> [Work to be completed] Which lines in the records below hold the word "added"? Copy each of them.

((

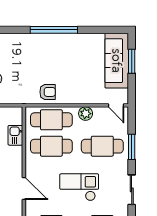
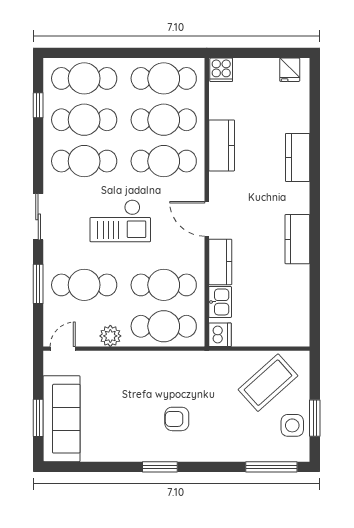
window: (54, 30) -> (160, 467), width x0.47
armchair: (48, 92) -> (177, 419), moved
door: (116, 105) -> (63, 349), hinge flipped
dishwasher: (15, 114) -> (220, 335), added
kitchen counter: (15, 161) -> (220, 262), added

))

> [Problem solution]
dishwasher: (15, 114) -> (220, 335), added
kitchen counter: (15, 161) -> (220, 262), added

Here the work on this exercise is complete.